___ Entries shown ___

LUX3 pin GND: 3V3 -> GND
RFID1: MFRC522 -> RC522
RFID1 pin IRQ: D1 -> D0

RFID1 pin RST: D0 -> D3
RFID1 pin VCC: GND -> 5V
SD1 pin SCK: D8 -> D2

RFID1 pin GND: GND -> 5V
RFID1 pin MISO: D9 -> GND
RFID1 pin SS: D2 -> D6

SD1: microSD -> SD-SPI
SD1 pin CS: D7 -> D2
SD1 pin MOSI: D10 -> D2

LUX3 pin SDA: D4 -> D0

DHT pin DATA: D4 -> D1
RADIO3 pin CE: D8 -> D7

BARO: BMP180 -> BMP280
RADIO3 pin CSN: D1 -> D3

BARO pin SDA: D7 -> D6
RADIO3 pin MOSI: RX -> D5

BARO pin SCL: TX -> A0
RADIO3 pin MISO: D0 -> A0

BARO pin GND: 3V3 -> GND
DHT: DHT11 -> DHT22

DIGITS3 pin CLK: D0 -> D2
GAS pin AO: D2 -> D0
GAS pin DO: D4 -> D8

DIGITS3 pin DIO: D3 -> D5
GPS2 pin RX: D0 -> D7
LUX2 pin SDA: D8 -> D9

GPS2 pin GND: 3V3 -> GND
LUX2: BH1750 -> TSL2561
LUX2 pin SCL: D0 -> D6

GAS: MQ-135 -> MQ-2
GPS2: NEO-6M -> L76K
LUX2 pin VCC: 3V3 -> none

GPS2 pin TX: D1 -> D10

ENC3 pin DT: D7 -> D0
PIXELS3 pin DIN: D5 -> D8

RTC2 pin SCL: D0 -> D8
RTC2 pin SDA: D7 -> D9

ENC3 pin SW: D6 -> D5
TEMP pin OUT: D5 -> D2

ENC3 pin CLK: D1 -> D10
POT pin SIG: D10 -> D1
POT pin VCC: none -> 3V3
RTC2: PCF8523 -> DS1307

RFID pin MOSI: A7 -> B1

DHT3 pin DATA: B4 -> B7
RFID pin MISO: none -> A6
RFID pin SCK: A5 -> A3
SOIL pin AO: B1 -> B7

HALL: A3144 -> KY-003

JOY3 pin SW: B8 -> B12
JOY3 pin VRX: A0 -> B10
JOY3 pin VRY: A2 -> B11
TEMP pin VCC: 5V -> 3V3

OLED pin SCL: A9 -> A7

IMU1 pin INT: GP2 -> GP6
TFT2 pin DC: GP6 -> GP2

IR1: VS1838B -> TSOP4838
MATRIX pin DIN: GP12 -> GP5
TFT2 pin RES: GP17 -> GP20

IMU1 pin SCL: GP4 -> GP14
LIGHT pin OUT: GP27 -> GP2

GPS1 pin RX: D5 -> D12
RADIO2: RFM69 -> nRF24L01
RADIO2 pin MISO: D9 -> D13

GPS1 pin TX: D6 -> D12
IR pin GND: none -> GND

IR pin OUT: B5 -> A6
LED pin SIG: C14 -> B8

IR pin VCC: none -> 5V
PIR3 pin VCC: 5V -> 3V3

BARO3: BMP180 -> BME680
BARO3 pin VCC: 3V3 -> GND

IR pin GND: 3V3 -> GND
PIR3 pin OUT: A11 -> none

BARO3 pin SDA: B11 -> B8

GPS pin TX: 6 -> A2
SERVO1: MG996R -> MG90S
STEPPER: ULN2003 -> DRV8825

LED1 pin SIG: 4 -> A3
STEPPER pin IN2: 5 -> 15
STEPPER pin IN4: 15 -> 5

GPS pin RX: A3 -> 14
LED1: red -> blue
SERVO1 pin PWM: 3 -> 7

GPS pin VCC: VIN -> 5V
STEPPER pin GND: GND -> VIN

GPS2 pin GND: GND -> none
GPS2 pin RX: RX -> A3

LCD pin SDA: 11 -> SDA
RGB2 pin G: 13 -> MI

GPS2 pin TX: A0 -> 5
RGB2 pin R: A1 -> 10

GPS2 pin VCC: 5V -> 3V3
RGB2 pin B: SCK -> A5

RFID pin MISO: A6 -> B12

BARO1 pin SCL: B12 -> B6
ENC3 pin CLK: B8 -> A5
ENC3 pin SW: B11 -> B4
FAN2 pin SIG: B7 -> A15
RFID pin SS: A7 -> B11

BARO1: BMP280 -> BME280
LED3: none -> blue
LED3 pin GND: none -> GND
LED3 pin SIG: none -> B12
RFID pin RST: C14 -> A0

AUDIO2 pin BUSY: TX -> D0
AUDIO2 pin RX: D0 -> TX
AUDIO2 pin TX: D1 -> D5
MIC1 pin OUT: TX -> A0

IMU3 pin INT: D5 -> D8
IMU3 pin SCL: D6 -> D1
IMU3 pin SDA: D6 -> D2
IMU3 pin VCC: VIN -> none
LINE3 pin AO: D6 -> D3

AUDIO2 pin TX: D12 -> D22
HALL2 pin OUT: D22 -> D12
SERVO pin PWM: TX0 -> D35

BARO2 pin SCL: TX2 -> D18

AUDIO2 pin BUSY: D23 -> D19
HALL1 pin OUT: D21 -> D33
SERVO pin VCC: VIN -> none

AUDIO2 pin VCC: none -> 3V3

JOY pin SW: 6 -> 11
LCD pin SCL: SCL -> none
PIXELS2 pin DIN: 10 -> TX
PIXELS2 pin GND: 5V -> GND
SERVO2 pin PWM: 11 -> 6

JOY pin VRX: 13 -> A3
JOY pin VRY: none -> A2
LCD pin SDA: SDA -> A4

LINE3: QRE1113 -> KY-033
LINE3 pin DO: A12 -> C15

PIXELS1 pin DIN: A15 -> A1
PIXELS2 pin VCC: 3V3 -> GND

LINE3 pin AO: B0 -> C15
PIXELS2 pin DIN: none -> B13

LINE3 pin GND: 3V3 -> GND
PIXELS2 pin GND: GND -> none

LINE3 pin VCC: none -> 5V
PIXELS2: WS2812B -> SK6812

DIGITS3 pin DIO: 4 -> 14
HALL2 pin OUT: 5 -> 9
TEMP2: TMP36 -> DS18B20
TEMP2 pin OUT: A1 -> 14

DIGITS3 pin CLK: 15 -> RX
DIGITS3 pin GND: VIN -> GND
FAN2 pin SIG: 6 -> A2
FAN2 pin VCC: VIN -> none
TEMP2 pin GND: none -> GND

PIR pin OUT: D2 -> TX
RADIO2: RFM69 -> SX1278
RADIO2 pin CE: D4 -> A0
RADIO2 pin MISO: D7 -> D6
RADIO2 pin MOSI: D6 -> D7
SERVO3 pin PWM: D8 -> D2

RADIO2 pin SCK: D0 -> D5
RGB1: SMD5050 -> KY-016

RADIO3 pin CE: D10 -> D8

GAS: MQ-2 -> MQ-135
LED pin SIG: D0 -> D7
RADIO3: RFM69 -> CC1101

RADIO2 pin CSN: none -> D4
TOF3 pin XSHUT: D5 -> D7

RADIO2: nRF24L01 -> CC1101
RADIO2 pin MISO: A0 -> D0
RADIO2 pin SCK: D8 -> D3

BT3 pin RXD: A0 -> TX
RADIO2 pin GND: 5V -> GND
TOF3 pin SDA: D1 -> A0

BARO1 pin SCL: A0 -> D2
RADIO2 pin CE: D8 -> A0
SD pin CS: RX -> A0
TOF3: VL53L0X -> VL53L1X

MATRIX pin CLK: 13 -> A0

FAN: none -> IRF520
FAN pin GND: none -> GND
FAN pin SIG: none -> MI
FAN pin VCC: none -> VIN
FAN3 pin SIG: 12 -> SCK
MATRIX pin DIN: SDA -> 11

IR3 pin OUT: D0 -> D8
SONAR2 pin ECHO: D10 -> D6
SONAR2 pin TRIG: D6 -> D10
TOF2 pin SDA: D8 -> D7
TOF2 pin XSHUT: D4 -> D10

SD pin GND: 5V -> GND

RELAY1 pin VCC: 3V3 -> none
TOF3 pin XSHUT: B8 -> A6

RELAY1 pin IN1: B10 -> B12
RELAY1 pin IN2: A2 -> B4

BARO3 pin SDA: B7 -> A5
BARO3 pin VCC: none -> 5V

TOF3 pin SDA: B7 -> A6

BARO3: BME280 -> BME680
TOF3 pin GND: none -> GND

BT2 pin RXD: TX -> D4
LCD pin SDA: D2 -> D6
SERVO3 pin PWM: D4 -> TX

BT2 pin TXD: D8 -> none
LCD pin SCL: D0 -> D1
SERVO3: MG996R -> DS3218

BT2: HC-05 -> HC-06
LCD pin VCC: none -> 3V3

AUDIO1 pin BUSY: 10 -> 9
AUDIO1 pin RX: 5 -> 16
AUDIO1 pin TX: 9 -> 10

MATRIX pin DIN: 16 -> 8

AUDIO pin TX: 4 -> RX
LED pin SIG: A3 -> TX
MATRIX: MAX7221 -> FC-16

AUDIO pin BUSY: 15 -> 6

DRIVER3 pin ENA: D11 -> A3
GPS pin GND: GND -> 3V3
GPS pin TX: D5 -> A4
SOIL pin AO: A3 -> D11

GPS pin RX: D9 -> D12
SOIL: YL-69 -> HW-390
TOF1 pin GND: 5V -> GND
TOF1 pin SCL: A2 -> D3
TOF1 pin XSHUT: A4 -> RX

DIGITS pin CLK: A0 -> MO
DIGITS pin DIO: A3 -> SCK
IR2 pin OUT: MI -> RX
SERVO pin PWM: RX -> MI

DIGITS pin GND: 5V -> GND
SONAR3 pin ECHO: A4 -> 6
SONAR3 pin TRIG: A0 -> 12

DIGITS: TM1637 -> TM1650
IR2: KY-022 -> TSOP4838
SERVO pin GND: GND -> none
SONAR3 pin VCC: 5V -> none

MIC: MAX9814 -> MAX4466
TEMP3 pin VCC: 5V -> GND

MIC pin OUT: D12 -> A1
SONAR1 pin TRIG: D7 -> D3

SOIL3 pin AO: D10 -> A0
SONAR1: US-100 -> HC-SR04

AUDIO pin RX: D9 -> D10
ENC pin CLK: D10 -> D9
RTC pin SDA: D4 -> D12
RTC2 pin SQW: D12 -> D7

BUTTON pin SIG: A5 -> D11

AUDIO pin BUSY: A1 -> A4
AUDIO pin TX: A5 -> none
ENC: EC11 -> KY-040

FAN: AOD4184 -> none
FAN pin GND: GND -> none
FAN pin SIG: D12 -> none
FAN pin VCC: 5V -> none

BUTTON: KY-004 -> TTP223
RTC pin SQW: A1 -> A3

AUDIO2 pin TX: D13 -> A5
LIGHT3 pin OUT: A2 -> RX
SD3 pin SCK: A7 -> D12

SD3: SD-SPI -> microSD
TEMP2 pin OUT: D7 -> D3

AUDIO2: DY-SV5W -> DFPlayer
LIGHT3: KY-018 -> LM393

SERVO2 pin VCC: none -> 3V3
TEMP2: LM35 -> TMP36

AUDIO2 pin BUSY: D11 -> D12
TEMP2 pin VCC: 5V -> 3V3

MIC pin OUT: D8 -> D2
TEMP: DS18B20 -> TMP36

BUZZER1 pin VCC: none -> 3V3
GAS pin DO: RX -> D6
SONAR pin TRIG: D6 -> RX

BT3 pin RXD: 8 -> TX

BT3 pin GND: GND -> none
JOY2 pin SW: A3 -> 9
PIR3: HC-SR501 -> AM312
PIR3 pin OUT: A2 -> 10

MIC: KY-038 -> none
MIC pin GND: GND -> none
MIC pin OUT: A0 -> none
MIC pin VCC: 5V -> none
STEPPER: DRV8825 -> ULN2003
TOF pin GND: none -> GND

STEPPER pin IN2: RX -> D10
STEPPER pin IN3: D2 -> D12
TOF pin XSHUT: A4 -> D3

___

:: Task ::
Using the entries shown above, reproduce verbatim the lines from the line bearing "TOF2 pin SDA: D8 -> D7" to the line bearing "AUDIO1 pin RX: 5 -> 16", inclusive.

:: Expected answer ::
TOF2 pin SDA: D8 -> D7
TOF2 pin XSHUT: D4 -> D10

SD pin GND: 5V -> GND

RELAY1 pin VCC: 3V3 -> none
TOF3 pin XSHUT: B8 -> A6

RELAY1 pin IN1: B10 -> B12
RELAY1 pin IN2: A2 -> B4

BARO3 pin SDA: B7 -> A5
BARO3 pin VCC: none -> 5V

TOF3 pin SDA: B7 -> A6

BARO3: BME280 -> BME680
TOF3 pin GND: none -> GND

BT2 pin RXD: TX -> D4
LCD pin SDA: D2 -> D6
SERVO3 pin PWM: D4 -> TX

BT2 pin TXD: D8 -> none
LCD pin SCL: D0 -> D1
SERVO3: MG996R -> DS3218

BT2: HC-05 -> HC-06
LCD pin VCC: none -> 3V3

AUDIO1 pin BUSY: 10 -> 9
AUDIO1 pin RX: 5 -> 16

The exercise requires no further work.